# WRITTEN PROBLEM
Tally the lines in the material below that contain the string "TupletNumber", treating uppercase and lowercase as different. How many are there? Reply with the number alone.

# GIVEN RECORDS
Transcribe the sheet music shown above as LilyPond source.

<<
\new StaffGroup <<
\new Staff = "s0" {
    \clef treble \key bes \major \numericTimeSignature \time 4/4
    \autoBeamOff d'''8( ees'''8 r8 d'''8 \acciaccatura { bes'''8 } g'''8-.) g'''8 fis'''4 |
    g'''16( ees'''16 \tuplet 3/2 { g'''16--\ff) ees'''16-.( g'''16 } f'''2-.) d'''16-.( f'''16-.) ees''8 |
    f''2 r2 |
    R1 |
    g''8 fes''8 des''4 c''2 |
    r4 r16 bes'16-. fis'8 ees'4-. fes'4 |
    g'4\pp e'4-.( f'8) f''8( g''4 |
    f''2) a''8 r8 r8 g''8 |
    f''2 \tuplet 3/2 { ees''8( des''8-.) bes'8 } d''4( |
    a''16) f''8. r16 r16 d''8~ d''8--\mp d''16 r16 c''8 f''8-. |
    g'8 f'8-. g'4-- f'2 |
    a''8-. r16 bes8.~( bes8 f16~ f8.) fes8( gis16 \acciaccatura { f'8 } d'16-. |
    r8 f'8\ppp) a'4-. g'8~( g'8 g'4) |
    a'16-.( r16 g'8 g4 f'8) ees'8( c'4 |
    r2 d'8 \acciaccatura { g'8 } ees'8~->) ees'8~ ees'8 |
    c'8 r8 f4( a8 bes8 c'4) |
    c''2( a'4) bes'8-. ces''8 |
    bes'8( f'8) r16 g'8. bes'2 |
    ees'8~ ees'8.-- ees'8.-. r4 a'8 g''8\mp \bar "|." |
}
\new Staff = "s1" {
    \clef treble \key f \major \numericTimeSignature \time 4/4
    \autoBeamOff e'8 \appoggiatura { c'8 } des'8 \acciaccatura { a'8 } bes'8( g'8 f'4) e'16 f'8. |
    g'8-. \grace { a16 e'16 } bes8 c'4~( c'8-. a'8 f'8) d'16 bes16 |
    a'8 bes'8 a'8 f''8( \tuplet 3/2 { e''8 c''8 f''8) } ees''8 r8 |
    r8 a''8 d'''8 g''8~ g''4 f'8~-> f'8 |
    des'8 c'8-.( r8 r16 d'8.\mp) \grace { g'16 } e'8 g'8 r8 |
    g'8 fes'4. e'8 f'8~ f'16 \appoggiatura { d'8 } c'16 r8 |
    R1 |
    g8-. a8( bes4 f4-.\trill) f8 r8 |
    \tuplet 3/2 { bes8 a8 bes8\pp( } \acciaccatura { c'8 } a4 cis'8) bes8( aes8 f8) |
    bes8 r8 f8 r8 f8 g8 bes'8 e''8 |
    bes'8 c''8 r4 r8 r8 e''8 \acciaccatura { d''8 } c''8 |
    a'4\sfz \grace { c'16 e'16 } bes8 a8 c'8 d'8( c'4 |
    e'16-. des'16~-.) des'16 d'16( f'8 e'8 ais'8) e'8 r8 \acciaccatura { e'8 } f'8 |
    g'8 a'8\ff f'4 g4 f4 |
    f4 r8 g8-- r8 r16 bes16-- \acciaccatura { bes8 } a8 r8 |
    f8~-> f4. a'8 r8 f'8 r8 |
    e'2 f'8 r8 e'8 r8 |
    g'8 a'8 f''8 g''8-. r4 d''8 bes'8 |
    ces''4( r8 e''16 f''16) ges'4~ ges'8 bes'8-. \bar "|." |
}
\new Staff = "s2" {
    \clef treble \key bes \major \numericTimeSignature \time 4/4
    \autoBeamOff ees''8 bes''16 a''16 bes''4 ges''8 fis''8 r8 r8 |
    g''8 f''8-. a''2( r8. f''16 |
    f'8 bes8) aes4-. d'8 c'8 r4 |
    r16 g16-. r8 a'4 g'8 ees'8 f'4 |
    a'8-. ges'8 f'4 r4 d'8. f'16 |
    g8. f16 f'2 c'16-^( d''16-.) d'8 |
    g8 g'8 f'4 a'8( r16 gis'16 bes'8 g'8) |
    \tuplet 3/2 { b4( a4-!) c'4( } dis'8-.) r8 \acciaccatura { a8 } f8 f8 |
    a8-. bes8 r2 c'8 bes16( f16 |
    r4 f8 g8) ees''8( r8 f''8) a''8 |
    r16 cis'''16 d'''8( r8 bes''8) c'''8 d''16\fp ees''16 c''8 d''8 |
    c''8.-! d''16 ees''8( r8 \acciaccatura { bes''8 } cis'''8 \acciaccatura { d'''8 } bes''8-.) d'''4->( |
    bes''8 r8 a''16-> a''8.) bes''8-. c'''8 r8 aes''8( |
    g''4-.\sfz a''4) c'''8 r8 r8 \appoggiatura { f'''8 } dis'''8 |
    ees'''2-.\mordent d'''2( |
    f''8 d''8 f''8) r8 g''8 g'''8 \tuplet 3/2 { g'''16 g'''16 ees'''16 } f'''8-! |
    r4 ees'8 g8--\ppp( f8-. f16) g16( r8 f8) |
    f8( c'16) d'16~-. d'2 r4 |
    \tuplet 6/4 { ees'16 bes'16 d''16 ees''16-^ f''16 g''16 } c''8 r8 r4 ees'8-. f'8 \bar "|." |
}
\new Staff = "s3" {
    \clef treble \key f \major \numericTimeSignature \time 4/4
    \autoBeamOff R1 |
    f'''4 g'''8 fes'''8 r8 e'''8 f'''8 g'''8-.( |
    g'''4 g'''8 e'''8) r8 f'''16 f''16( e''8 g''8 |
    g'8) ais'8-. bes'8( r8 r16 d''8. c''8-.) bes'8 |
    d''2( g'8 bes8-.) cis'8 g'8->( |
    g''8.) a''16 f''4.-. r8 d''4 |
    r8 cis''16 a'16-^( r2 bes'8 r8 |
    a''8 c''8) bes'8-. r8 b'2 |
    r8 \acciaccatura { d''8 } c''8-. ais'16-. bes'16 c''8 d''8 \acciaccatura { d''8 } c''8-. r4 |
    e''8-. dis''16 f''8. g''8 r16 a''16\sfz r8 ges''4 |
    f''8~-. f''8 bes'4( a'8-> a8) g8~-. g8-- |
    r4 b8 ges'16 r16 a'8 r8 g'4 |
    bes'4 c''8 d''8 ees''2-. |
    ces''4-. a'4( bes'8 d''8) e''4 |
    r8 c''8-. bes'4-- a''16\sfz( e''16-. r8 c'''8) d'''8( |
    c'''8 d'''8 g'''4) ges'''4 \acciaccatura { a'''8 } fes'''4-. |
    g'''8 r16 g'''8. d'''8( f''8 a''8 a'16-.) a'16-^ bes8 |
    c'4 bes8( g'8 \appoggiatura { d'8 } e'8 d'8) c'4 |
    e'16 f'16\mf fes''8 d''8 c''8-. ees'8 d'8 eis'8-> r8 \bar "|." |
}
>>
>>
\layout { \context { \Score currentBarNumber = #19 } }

...

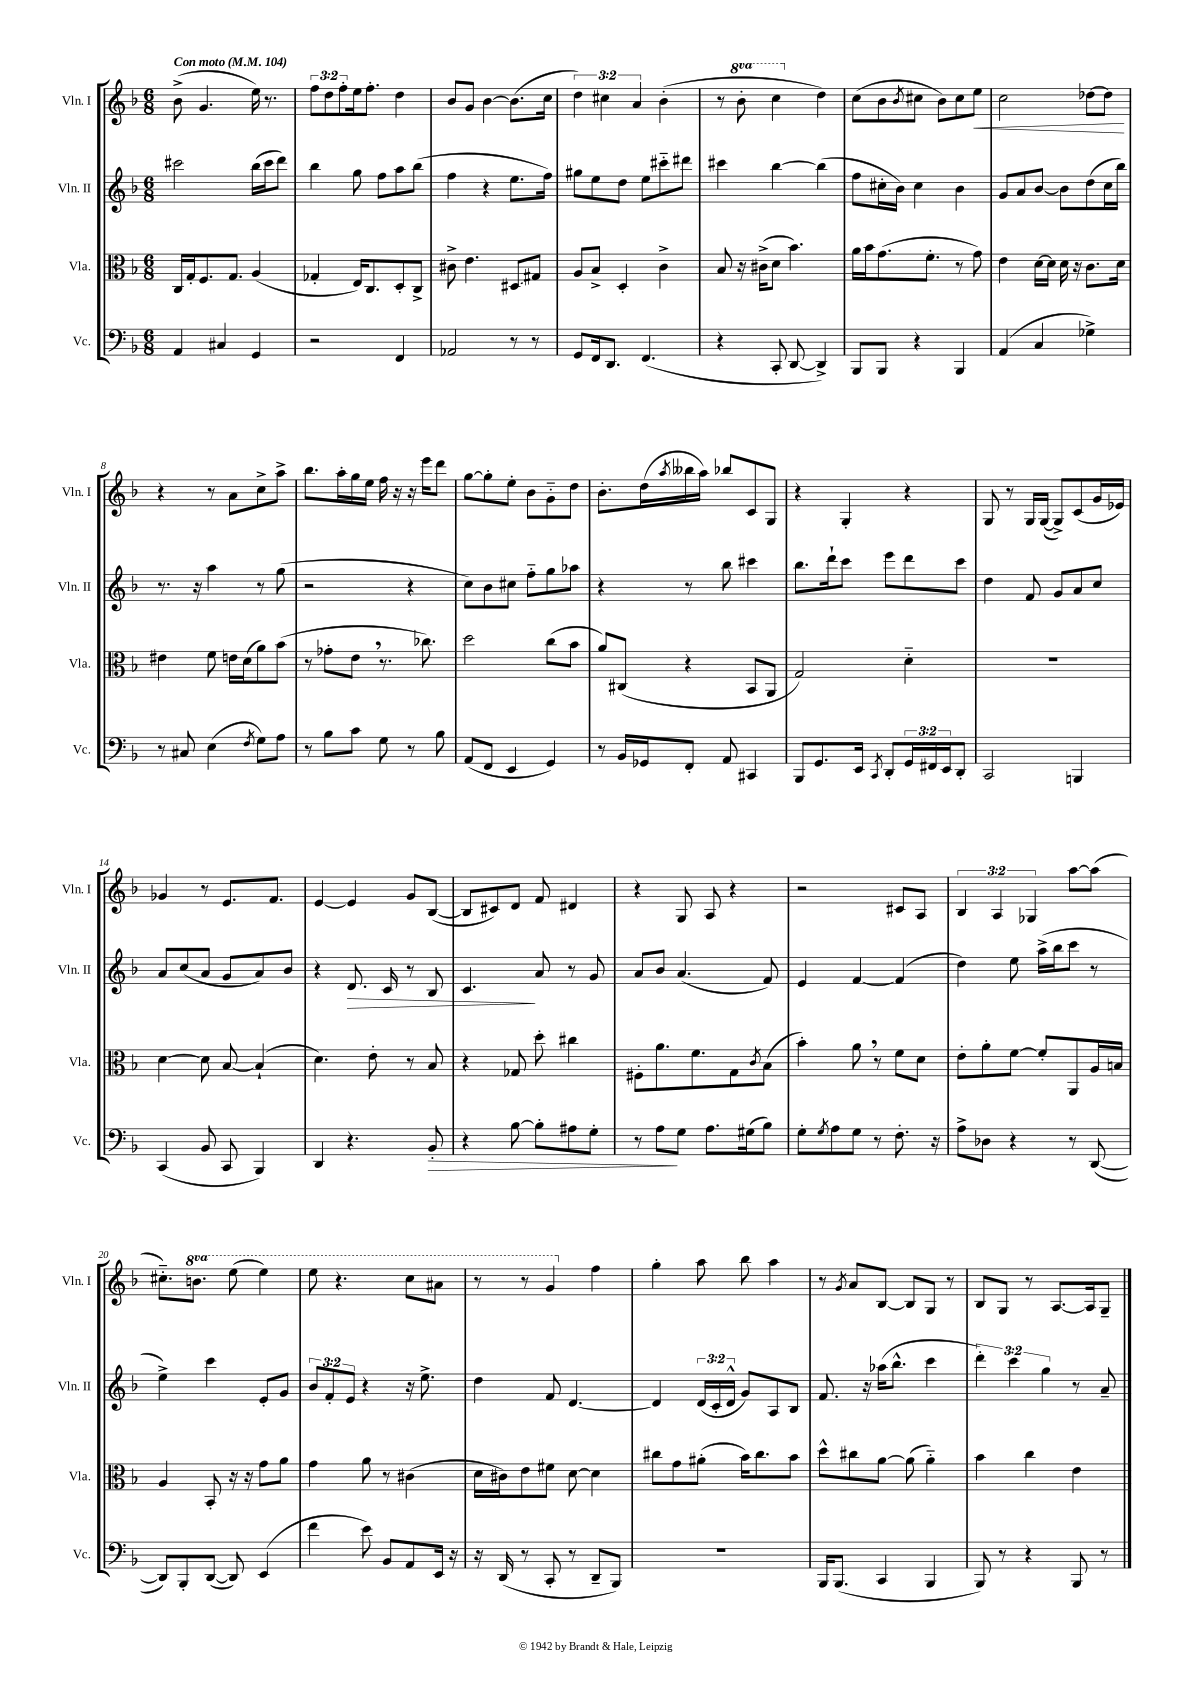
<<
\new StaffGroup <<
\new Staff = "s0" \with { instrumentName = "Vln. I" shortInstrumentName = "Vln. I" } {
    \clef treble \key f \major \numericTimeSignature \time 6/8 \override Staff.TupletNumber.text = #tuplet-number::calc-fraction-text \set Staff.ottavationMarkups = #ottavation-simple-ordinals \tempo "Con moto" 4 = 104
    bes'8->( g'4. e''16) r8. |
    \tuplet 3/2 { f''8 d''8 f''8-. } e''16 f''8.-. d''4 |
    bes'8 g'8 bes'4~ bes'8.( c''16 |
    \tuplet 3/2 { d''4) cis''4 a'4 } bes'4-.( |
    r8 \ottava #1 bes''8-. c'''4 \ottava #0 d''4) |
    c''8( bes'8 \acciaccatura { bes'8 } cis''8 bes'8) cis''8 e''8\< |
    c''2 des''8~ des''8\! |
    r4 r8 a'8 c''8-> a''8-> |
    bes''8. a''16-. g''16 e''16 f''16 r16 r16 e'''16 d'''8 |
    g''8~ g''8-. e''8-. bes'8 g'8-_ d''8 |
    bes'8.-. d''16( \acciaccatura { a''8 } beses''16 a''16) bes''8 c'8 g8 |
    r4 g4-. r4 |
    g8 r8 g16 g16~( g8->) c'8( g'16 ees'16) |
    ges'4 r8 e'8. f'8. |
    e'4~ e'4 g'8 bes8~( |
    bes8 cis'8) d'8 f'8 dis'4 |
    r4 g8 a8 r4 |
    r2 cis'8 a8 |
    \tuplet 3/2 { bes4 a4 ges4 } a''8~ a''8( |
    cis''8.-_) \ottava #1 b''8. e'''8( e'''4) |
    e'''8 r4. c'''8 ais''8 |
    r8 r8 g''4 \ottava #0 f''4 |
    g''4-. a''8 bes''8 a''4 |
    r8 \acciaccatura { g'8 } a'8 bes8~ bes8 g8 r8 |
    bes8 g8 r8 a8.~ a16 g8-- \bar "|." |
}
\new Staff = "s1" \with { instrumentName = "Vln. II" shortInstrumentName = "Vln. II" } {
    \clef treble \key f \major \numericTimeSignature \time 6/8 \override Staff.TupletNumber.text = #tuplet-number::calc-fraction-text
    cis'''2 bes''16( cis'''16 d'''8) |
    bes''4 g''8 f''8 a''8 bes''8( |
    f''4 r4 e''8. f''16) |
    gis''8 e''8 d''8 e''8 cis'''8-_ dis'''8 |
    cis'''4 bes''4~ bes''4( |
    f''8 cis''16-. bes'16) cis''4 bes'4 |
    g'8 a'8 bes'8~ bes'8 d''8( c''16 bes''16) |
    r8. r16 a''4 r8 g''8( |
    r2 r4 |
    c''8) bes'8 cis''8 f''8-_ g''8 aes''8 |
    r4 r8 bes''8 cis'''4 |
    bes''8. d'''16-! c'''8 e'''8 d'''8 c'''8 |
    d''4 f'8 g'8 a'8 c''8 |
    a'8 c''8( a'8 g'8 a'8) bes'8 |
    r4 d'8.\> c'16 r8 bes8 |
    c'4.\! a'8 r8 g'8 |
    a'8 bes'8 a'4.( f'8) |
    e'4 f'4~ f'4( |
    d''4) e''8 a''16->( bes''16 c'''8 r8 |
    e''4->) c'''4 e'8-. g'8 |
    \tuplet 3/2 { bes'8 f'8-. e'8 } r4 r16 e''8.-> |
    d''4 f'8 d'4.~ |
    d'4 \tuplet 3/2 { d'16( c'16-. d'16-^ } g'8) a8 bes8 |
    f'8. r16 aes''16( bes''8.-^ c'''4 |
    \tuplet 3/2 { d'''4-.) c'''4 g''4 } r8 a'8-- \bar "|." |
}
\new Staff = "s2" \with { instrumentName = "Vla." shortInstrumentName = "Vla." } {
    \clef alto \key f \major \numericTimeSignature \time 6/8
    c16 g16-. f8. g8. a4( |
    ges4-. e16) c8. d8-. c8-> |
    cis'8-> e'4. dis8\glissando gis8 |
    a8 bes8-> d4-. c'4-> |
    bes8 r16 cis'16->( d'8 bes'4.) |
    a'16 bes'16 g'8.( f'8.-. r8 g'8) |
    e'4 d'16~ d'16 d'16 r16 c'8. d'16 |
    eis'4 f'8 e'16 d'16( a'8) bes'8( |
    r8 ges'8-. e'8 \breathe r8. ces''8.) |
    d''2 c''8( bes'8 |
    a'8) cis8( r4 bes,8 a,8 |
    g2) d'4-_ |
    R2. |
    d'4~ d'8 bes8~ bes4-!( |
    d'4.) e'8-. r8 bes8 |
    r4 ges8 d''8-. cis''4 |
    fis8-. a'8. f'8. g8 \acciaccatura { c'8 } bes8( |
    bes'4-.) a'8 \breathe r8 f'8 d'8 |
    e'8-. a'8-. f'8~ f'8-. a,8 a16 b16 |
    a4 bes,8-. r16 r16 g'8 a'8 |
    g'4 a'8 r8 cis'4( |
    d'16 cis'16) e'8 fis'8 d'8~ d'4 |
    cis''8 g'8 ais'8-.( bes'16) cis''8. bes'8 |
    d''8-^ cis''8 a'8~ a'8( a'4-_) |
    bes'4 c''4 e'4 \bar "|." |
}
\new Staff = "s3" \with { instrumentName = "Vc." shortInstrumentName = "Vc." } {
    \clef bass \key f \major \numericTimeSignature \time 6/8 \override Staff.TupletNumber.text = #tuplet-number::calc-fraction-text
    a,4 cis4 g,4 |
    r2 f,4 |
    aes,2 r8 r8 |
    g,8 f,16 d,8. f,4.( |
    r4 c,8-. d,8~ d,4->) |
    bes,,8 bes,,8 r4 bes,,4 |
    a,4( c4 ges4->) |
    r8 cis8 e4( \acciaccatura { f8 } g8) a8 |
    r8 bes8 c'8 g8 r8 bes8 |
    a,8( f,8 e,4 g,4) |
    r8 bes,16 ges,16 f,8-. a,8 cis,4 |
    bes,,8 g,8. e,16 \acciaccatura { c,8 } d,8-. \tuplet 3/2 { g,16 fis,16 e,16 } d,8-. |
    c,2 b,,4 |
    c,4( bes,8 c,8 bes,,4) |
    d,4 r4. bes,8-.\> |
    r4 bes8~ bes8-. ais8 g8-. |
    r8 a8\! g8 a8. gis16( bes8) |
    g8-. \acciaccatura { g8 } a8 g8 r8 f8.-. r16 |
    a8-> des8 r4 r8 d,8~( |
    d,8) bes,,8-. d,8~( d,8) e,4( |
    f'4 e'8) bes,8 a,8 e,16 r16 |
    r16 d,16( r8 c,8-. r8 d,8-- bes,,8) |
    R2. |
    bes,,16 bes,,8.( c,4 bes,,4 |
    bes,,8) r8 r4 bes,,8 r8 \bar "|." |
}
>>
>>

# FINISHED EXERCISE
3